### EXERCISE DATA
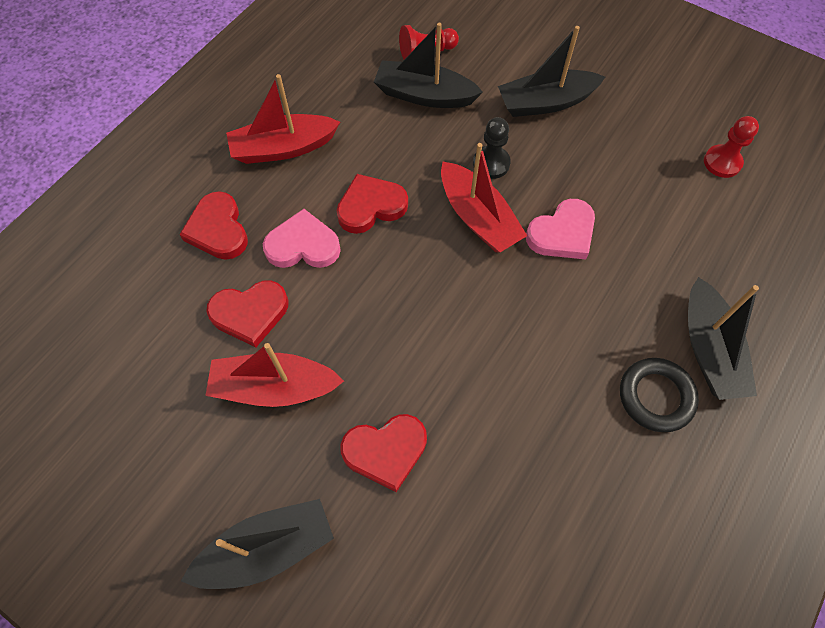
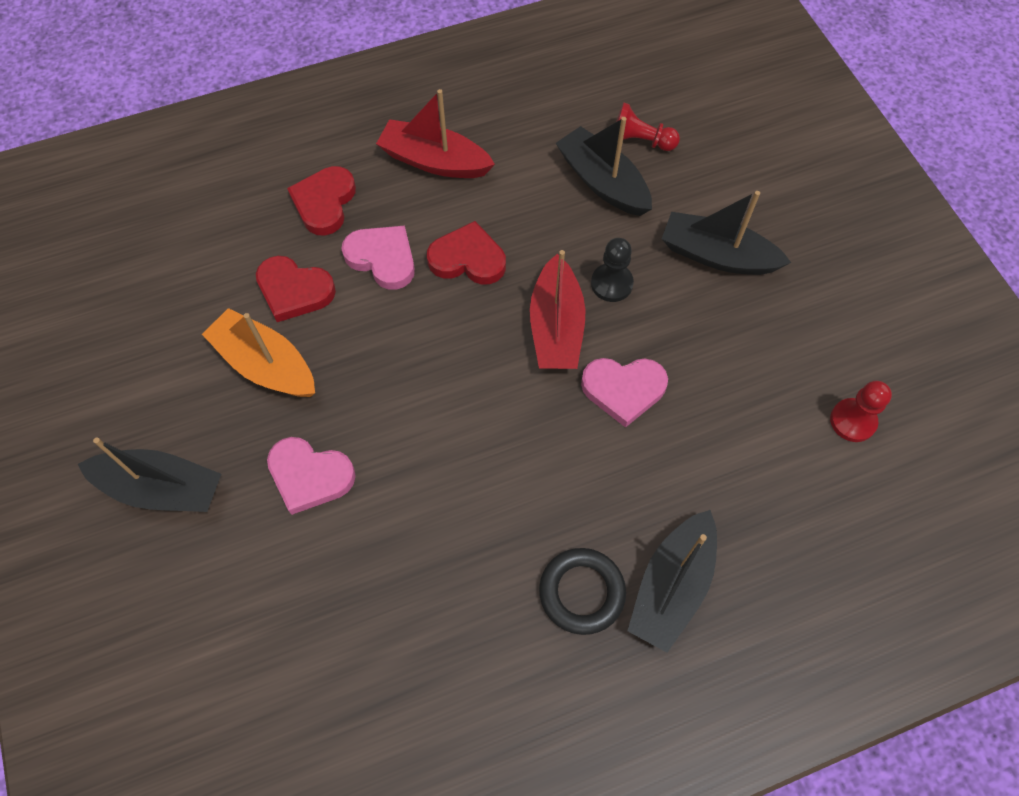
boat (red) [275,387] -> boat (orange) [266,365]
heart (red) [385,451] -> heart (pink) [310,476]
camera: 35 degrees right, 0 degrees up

### WHAT IS NEEDED
Copy every line of the data word for word, omitting the images.

### FINAL ANSWER
boat (red) [275,387] -> boat (orange) [266,365]
heart (red) [385,451] -> heart (pink) [310,476]
camera: 35 degrees right, 0 degrees up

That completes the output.